→ EXERCISE REQUIREMENTS:
In full and unchanged, set down the entries that follow, with no images.

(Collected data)
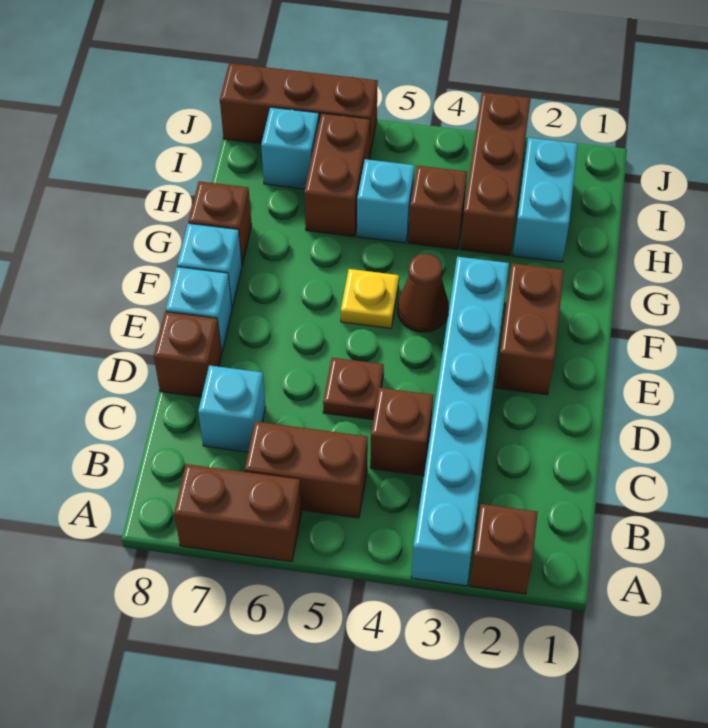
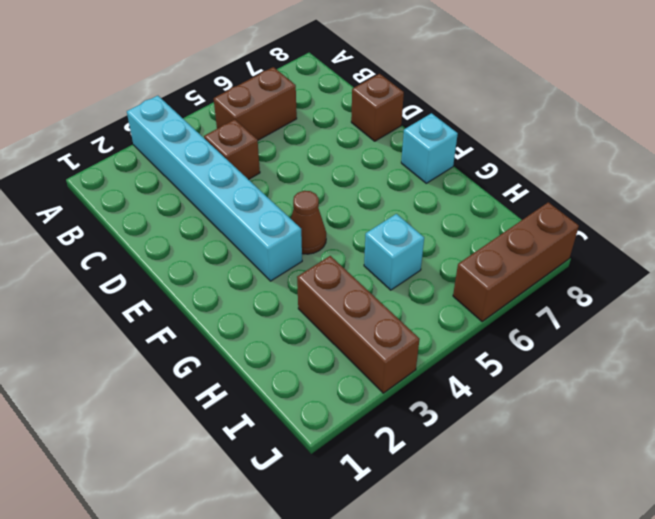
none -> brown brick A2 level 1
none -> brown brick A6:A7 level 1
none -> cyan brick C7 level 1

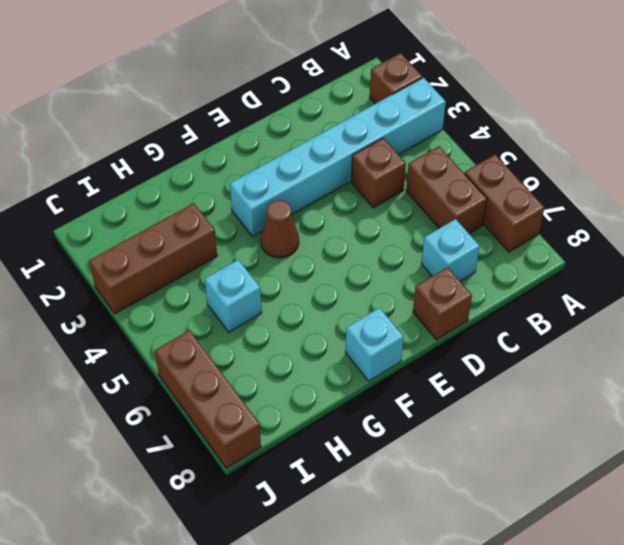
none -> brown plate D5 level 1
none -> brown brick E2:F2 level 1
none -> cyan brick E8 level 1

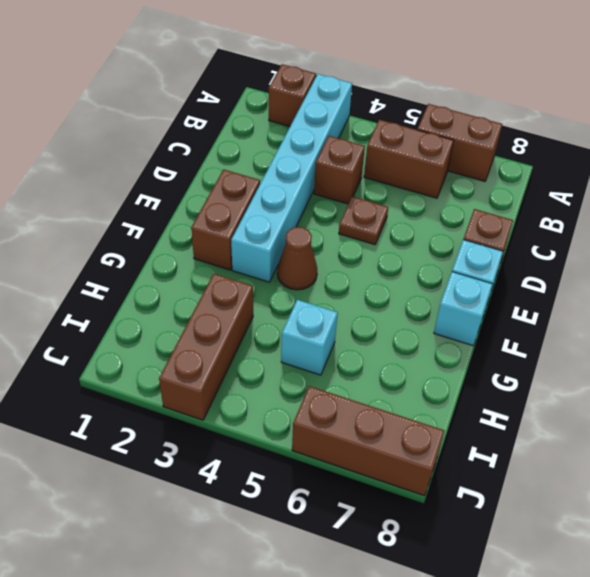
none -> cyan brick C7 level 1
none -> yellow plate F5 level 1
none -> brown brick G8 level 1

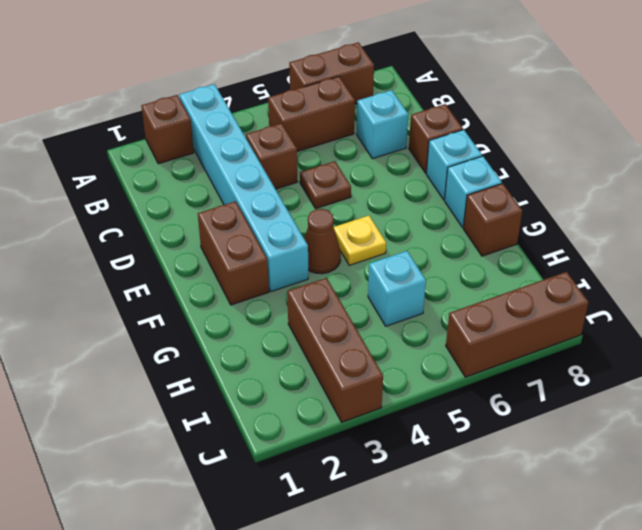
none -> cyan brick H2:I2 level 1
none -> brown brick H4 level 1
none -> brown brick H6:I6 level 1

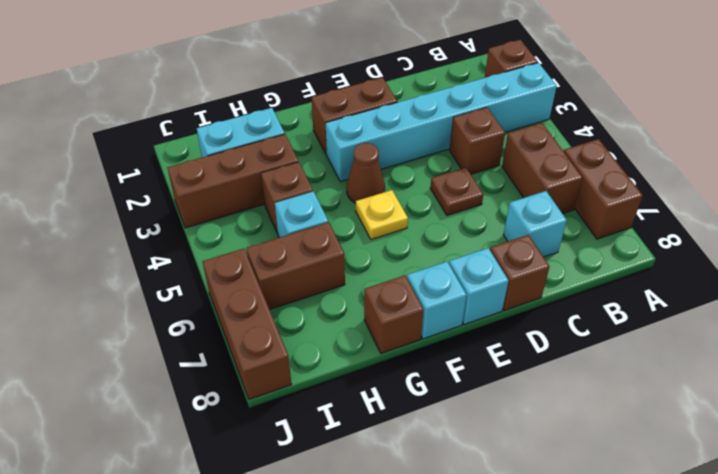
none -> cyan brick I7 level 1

→ ANSWER TO THIS TASK:
none -> brown brick A2 level 1
none -> brown brick A6:A7 level 1
none -> cyan brick C7 level 1

none -> brown plate D5 level 1
none -> brown brick E2:F2 level 1
none -> cyan brick E8 level 1

none -> cyan brick C7 level 1
none -> yellow plate F5 level 1
none -> brown brick G8 level 1

none -> cyan brick H2:I2 level 1
none -> brown brick H4 level 1
none -> brown brick H6:I6 level 1

none -> cyan brick I7 level 1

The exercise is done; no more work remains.